▶ Records for this exercise
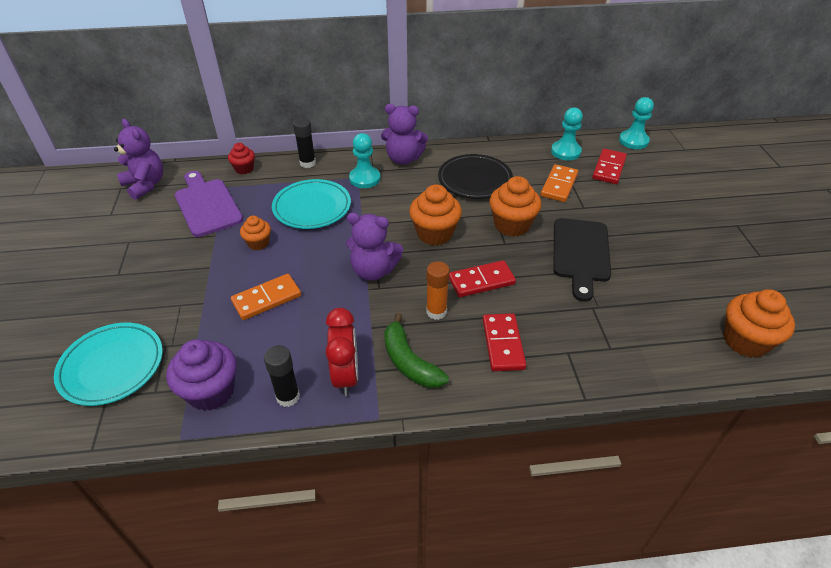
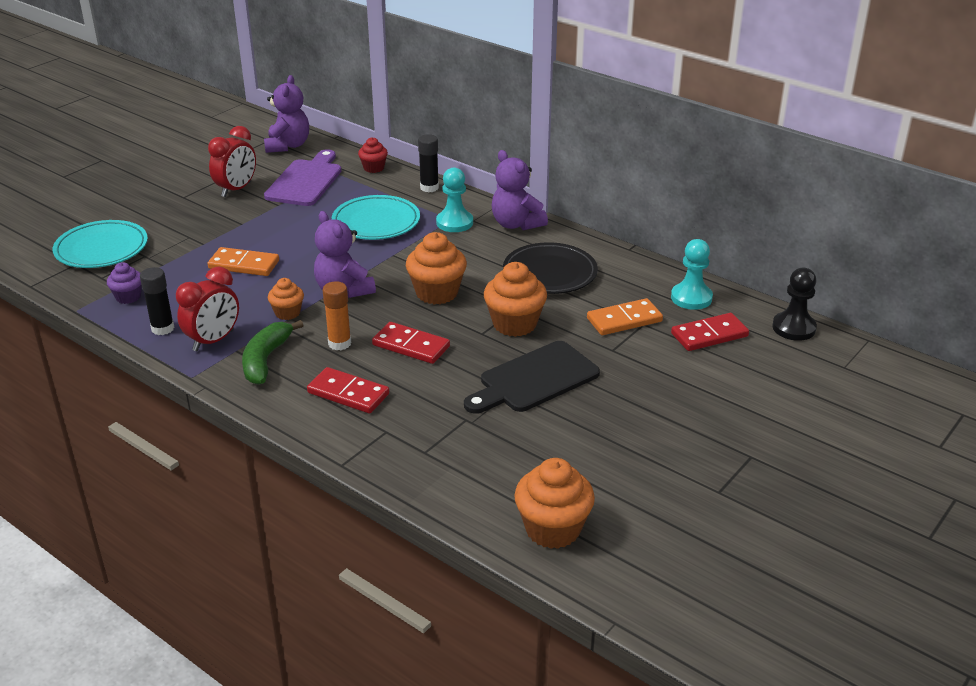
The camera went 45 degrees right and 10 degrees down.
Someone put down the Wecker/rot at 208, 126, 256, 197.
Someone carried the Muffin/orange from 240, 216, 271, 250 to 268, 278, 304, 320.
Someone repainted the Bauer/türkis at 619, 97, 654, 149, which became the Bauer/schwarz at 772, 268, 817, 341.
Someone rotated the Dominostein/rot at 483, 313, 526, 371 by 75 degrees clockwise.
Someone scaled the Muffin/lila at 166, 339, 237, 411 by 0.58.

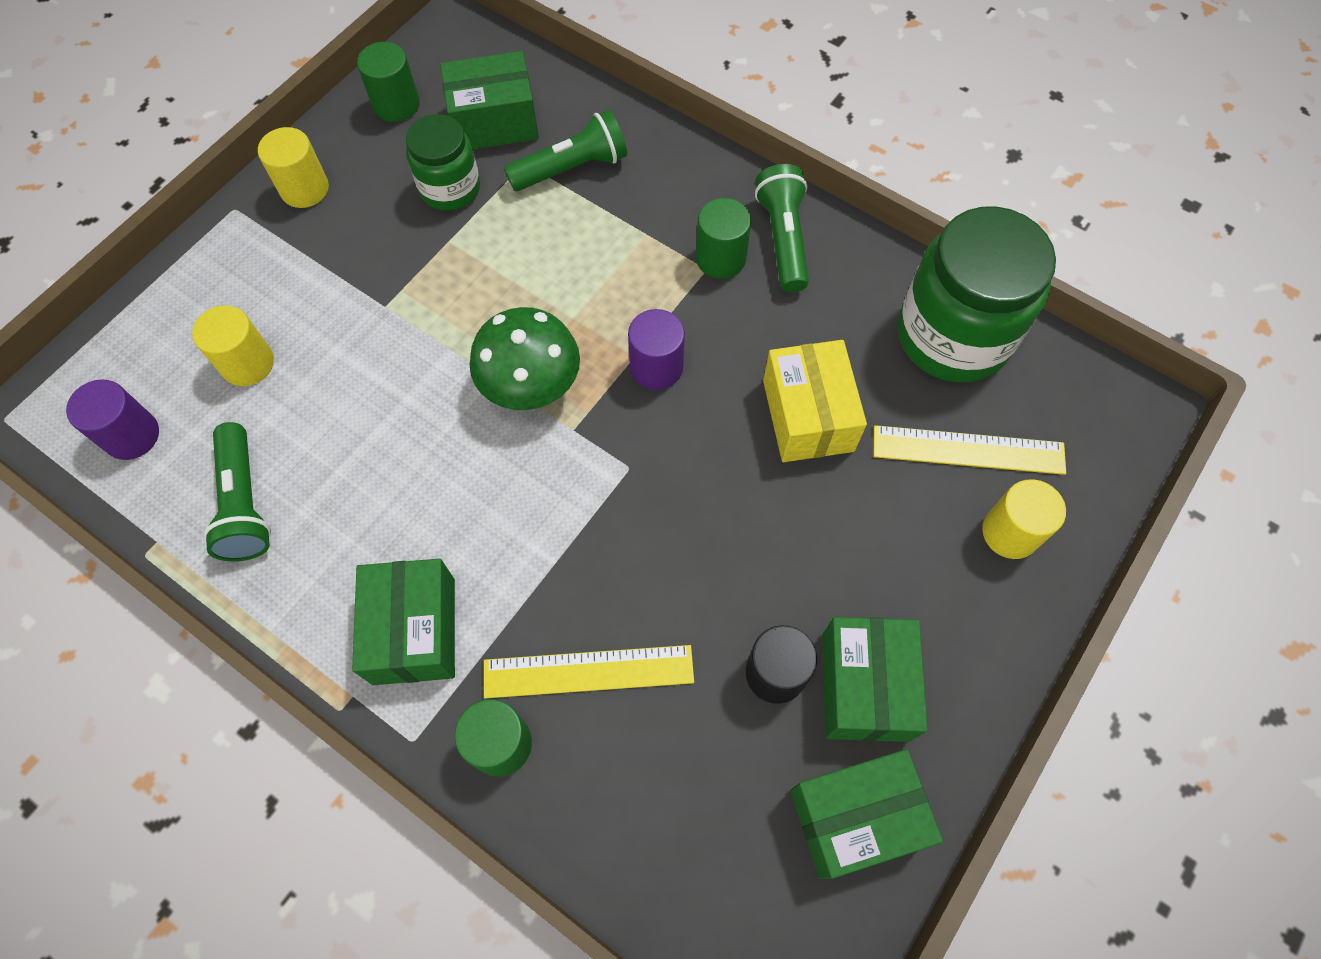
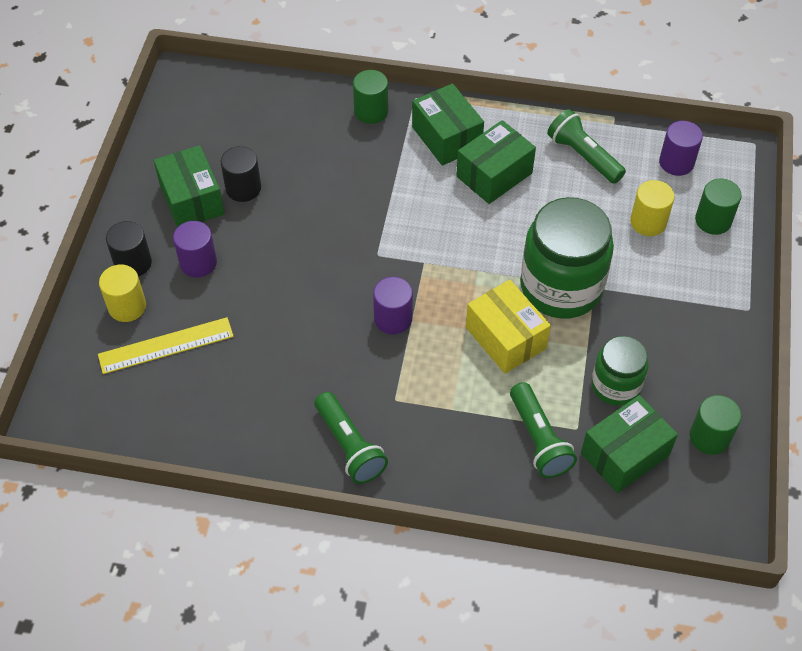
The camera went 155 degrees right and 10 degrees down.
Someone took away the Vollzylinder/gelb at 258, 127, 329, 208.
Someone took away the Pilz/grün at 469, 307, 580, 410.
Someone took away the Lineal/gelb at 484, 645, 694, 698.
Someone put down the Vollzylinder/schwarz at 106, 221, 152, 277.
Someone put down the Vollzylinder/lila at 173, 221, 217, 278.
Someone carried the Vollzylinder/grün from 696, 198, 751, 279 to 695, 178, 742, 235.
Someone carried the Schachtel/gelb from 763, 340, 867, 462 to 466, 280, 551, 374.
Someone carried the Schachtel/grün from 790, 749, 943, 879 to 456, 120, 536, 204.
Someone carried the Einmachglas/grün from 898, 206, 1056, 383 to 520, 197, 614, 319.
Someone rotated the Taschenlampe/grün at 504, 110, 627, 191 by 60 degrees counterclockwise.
...
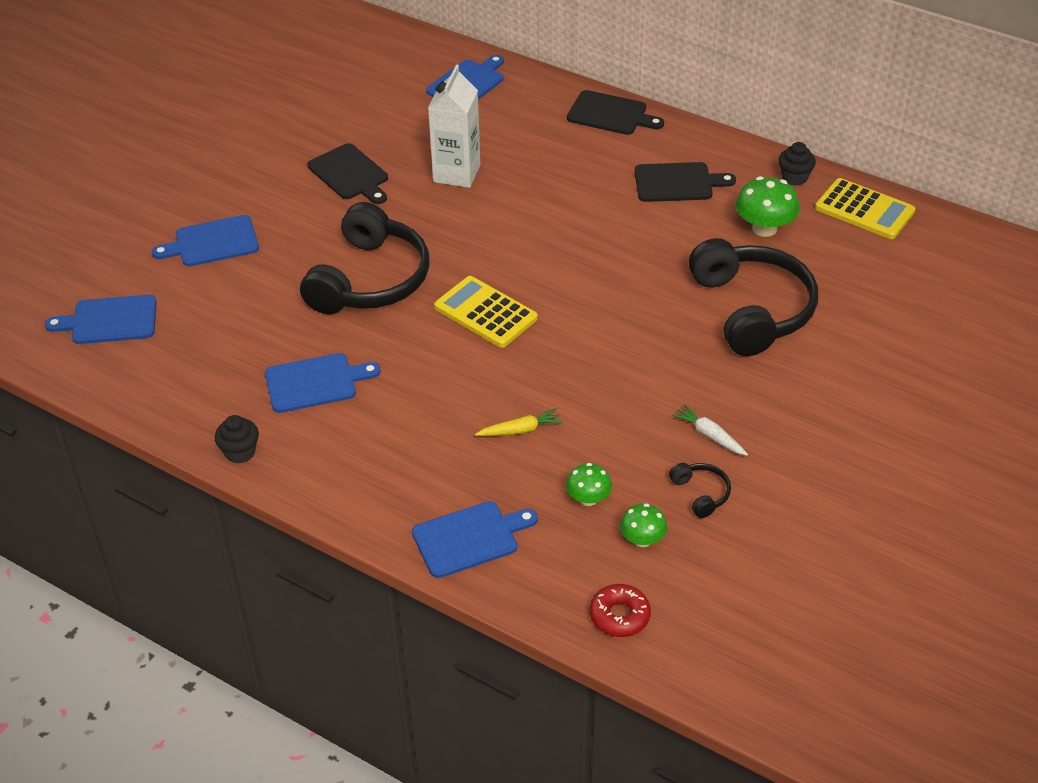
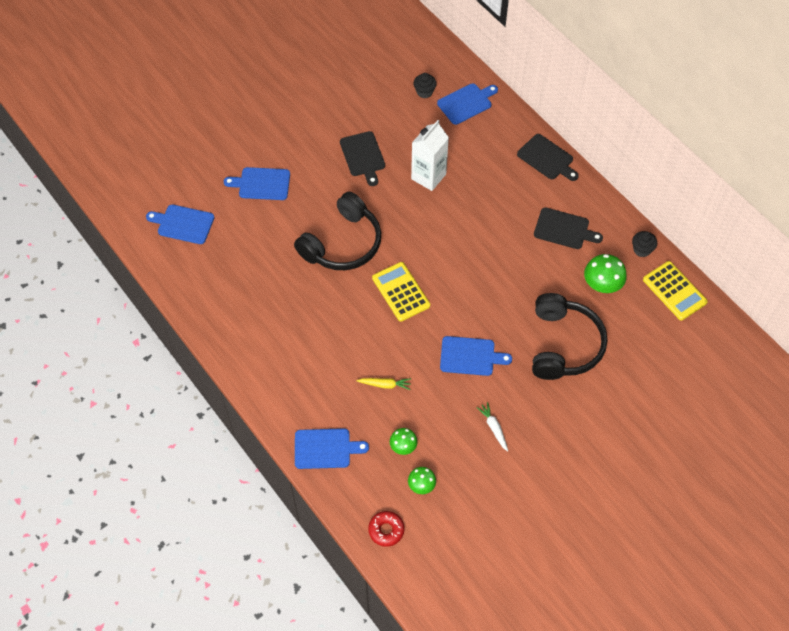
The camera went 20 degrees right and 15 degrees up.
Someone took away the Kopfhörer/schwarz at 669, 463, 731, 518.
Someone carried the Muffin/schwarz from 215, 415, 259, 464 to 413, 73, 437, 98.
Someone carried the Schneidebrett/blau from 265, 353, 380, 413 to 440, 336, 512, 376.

▶ Try it
Reprint exactly the lines above that start at the one with "Someone carried the Muffin/orange" and end at the one with "Someone rotated the Dominostein/rot", keeping both and adding none.

▶ Result for this exercise
Someone carried the Muffin/orange from 240, 216, 271, 250 to 268, 278, 304, 320.
Someone repainted the Bauer/türkis at 619, 97, 654, 149, which became the Bauer/schwarz at 772, 268, 817, 341.
Someone rotated the Dominostein/rot at 483, 313, 526, 371 by 75 degrees clockwise.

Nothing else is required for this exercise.